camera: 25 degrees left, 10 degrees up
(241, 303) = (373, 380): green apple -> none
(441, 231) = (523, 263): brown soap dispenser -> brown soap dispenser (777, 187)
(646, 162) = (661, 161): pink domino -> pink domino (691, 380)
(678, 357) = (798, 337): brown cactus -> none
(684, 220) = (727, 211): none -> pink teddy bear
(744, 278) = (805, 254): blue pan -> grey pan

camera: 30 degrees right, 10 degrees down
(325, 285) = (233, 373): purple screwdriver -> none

--

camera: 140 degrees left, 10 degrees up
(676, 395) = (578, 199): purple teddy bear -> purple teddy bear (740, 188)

- **WORK TASK**: In the entries above, find the line with "camera: 25 degrees left, 10 degrees up" and the line with "(325, 285) = (233, 373): purple", then restate word for word both of them and every line between, with nothing more.

- **EXERCISE RESPONSE**:
camera: 25 degrees left, 10 degrees up
(241, 303) = (373, 380): green apple -> none
(441, 231) = (523, 263): brown soap dispenser -> brown soap dispenser (777, 187)
(646, 162) = (661, 161): pink domino -> pink domino (691, 380)
(678, 357) = (798, 337): brown cactus -> none
(684, 220) = (727, 211): none -> pink teddy bear
(744, 278) = (805, 254): blue pan -> grey pan

camera: 30 degrees right, 10 degrees down
(325, 285) = (233, 373): purple screwdriver -> none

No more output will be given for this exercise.